As you look over the data below, please find each line where the word "notebook" appears, then copy it.

Segment Start: Input data

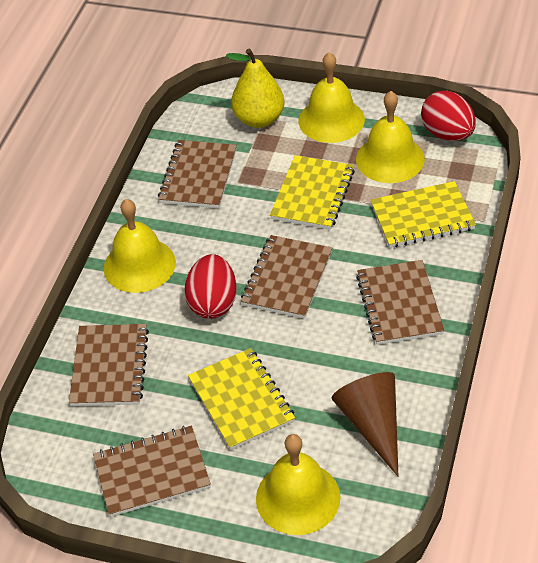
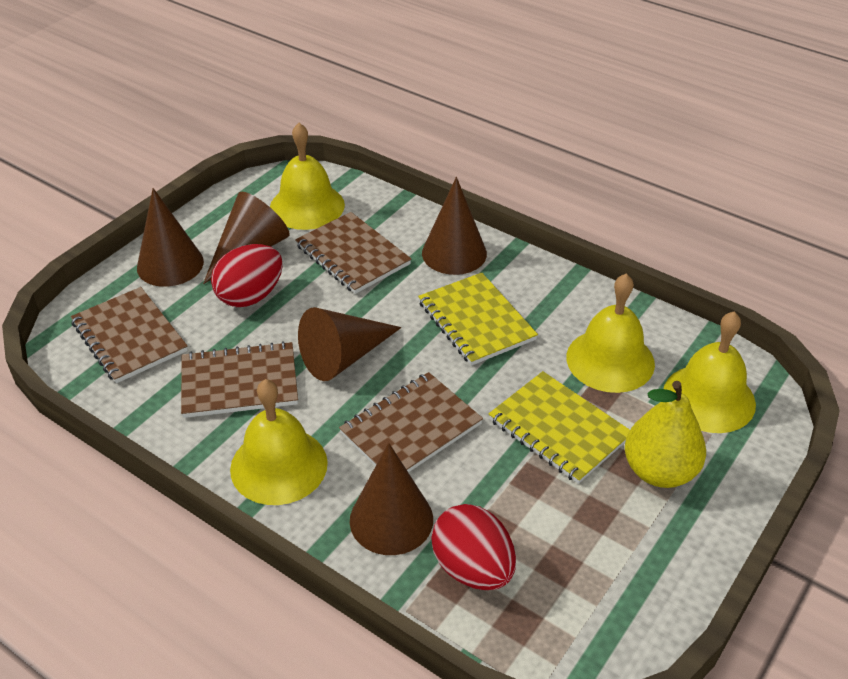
brown cone: 1 -> 5
brown notebook: 5 -> 4
yellow notebook: 3 -> 2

Segment End: Input data

• Response:
brown notebook: 5 -> 4
yellow notebook: 3 -> 2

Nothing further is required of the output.